Return every line of the entries below, starting at the line containing "closets [555, 81]" and continuing through the final line, both ends included, with no changes.

#### DATASET ROWS

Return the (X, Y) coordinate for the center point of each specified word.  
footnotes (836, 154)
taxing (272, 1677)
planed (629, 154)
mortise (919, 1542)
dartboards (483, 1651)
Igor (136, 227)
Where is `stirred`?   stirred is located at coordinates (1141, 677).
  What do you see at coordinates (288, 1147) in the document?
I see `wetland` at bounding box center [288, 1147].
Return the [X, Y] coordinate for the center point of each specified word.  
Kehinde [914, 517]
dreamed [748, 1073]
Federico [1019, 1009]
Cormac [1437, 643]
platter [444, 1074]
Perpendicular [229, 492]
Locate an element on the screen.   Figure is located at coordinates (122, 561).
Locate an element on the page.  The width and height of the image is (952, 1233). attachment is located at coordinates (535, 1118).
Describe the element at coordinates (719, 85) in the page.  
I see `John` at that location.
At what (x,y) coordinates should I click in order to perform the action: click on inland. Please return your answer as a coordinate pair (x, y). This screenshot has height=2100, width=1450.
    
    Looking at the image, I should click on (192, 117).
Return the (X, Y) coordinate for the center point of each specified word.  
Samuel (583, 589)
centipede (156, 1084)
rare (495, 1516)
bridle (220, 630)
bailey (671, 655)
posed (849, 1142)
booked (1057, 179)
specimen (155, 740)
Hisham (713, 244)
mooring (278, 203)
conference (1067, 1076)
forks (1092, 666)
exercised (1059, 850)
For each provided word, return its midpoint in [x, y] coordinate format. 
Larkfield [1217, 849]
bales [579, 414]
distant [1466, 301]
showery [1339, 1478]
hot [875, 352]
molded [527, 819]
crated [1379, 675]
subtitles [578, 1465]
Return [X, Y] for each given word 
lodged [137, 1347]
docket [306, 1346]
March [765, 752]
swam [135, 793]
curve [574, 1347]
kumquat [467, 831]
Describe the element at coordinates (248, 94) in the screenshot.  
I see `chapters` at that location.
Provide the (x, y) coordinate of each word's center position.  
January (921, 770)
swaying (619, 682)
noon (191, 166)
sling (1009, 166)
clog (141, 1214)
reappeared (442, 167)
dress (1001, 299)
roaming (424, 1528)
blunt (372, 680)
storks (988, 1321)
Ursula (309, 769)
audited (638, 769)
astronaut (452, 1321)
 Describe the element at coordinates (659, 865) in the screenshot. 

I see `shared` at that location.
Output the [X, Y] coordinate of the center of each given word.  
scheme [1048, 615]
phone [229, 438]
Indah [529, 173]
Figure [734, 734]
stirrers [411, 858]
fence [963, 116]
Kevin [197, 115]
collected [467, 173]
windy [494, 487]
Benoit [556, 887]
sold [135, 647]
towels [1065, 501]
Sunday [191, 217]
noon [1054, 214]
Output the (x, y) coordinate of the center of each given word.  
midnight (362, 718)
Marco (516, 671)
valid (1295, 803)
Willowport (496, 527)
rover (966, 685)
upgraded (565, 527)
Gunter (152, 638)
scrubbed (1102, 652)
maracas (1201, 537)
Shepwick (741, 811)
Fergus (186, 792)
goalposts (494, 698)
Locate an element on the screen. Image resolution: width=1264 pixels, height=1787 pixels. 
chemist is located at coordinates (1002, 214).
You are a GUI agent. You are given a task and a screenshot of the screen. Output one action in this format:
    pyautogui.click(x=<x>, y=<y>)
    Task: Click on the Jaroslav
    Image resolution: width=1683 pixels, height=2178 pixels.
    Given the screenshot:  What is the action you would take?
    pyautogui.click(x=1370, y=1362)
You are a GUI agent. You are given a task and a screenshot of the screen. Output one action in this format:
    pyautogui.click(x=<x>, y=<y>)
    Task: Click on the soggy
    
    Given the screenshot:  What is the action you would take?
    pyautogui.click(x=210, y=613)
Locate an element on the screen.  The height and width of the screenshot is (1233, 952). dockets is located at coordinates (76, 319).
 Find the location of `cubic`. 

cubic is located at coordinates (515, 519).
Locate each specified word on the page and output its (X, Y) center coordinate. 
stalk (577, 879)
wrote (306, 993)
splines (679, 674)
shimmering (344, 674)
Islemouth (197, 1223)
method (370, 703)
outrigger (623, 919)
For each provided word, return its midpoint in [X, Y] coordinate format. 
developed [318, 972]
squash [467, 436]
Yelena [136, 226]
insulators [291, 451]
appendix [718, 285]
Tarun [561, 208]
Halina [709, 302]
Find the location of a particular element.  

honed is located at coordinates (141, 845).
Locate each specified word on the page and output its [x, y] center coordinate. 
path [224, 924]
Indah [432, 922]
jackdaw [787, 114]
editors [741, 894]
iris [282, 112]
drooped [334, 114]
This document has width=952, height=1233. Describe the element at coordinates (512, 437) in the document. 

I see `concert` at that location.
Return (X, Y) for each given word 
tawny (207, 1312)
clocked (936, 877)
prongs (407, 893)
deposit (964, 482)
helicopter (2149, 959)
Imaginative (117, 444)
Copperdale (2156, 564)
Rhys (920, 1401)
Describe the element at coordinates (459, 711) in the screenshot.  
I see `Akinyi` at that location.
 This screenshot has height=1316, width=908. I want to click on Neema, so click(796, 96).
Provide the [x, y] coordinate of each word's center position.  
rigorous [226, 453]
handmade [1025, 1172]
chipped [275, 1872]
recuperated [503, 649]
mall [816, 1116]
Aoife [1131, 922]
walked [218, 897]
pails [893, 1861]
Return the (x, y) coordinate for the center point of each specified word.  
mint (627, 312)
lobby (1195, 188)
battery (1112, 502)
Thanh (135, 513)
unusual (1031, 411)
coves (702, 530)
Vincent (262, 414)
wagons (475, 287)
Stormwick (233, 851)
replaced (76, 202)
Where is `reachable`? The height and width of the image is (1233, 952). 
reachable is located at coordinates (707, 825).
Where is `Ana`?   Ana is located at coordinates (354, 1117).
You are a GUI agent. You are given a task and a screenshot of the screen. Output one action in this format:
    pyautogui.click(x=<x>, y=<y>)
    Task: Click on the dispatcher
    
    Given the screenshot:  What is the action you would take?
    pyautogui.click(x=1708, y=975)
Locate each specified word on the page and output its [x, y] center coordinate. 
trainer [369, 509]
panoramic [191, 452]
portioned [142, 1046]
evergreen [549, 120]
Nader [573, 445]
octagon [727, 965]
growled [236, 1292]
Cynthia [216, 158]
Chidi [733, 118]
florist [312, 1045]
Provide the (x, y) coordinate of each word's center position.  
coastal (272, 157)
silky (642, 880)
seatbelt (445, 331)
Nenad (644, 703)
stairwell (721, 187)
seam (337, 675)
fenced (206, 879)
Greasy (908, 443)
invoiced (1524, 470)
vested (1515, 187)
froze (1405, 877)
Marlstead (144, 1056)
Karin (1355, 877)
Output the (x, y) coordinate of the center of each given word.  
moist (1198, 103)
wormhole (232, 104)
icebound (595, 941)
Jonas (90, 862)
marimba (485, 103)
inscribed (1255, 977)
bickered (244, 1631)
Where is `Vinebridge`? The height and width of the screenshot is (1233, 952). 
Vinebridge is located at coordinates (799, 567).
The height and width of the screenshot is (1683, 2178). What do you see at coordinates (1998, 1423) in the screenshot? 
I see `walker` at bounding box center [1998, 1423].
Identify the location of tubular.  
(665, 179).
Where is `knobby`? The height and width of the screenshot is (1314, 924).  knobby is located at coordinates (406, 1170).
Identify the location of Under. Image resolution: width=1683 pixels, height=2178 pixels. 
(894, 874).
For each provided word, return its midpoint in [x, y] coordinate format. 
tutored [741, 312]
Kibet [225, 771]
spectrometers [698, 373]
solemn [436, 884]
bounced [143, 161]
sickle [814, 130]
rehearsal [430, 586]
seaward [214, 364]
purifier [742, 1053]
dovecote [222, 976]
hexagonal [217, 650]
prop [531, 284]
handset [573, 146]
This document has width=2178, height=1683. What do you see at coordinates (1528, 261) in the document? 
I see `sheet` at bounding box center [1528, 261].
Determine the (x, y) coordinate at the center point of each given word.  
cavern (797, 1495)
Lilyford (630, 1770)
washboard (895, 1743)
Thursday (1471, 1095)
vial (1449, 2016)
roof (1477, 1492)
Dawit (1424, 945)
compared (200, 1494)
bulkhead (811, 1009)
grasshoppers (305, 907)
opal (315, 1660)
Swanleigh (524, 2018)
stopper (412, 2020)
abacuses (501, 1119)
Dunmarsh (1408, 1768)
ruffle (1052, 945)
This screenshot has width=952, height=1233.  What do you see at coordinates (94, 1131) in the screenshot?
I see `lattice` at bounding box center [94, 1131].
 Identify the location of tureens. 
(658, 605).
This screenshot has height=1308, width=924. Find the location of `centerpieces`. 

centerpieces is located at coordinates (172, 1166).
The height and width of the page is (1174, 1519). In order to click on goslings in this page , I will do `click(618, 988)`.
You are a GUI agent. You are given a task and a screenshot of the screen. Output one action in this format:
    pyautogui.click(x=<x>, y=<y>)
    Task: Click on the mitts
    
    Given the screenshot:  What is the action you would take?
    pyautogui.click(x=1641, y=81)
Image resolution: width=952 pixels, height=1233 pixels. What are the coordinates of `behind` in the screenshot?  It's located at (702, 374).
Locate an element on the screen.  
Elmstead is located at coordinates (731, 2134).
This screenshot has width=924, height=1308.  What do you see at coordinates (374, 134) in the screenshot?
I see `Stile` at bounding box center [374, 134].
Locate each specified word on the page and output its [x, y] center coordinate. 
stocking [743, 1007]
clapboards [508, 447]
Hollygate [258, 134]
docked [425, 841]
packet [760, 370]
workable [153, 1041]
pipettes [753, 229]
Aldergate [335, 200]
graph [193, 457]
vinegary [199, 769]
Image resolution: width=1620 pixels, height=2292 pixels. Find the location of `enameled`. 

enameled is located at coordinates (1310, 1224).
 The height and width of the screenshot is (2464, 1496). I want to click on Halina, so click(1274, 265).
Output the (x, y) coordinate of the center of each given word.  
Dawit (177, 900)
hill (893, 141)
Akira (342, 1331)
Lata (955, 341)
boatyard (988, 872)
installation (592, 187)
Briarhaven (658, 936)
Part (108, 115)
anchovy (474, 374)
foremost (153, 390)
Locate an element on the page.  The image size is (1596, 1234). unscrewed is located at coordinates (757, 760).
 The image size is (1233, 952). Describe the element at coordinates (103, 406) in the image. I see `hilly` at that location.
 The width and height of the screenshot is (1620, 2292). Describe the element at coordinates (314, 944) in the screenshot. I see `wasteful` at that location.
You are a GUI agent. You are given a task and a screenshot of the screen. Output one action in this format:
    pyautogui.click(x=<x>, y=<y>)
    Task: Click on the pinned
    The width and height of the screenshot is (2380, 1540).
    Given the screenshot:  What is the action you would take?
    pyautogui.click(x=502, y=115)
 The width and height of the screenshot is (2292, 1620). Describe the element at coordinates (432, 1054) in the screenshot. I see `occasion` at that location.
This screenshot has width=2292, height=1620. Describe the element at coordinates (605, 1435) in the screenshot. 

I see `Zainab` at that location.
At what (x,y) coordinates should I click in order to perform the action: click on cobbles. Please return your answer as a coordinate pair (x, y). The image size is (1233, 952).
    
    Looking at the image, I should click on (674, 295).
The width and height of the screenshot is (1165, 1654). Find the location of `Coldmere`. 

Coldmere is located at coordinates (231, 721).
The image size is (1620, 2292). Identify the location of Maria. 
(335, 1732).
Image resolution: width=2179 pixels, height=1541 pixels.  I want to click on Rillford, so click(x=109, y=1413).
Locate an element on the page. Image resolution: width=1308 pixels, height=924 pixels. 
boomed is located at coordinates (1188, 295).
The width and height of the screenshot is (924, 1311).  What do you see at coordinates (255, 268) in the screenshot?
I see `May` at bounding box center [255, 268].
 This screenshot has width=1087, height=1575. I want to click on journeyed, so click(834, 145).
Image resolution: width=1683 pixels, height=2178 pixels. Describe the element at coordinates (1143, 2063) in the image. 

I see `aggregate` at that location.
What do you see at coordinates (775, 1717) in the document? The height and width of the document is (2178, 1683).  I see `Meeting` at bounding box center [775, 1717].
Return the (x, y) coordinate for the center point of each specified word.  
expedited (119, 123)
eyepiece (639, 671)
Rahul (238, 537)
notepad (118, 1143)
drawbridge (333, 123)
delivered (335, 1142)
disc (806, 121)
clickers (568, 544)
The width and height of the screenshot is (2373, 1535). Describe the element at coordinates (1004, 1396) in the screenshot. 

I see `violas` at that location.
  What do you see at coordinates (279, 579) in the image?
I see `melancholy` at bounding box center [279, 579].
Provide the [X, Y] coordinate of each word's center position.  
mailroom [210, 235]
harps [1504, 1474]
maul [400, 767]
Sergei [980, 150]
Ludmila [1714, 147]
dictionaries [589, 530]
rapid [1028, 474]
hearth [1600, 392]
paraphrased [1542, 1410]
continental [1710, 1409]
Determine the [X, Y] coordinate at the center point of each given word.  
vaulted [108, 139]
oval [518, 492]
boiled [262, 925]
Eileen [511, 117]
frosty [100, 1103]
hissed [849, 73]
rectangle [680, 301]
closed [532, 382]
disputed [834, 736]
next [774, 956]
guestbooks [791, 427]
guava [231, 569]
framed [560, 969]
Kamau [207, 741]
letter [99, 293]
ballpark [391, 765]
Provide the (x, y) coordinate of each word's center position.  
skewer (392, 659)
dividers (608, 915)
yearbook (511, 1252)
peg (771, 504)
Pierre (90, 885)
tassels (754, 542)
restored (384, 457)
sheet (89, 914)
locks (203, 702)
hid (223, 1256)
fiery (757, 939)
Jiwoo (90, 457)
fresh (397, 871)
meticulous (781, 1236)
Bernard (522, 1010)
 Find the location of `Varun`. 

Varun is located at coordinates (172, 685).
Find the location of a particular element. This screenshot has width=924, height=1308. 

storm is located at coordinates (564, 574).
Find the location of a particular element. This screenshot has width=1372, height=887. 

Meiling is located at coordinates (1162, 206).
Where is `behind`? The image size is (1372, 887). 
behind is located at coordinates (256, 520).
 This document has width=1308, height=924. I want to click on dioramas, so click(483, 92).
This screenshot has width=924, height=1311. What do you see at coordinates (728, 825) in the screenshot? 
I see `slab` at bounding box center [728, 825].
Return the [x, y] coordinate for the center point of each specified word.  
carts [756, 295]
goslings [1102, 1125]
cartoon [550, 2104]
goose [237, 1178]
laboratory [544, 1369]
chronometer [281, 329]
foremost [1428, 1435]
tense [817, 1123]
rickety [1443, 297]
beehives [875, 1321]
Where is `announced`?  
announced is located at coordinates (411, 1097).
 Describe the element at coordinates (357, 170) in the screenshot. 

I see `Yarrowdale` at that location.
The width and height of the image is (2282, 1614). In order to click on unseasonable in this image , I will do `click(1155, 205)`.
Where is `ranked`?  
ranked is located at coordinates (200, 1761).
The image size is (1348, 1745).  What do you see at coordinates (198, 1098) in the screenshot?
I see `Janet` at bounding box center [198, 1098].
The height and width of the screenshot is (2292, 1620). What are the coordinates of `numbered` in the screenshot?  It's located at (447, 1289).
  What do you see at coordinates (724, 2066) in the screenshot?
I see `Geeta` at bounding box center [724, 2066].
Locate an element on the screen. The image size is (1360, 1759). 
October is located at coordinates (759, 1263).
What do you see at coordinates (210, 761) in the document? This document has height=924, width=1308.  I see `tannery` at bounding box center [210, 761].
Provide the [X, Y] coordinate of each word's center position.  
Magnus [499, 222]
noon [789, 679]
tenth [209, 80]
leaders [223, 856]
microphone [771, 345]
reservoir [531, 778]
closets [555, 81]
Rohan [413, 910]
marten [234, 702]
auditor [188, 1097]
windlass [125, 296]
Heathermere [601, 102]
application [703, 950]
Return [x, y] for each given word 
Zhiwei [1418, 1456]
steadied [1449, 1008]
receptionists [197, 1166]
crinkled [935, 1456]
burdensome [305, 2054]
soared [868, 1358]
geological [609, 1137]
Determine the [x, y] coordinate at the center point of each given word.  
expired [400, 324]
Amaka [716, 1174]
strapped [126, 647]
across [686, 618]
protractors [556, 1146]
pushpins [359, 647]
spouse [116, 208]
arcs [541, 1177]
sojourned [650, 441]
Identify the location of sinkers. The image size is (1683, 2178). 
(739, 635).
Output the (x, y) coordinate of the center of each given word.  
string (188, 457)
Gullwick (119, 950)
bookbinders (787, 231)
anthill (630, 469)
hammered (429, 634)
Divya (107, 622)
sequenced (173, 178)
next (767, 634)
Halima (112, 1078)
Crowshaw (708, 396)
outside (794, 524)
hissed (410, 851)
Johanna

########

— RESULT OF THE EXERCISE —
closets [555, 81]
Rohan [413, 910]
marten [234, 702]
auditor [188, 1097]
windlass [125, 296]
Heathermere [601, 102]
application [703, 950]
Return [x, y] for each given word 
Zhiwei [1418, 1456]
steadied [1449, 1008]
receptionists [197, 1166]
crinkled [935, 1456]
burdensome [305, 2054]
soared [868, 1358]
geological [609, 1137]
Determine the [x, y] coordinate at the center point of each given word.  
expired [400, 324]
Amaka [716, 1174]
strapped [126, 647]
across [686, 618]
protractors [556, 1146]
pushpins [359, 647]
spouse [116, 208]
arcs [541, 1177]
sojourned [650, 441]
Identify the location of sinkers. The image size is (1683, 2178). 
(739, 635).
Output the (x, y) coordinate of the center of each given word.  
string (188, 457)
Gullwick (119, 950)
bookbinders (787, 231)
anthill (630, 469)
hammered (429, 634)
Divya (107, 622)
sequenced (173, 178)
next (767, 634)
Halima (112, 1078)
Crowshaw (708, 396)
outside (794, 524)
hissed (410, 851)
Johanna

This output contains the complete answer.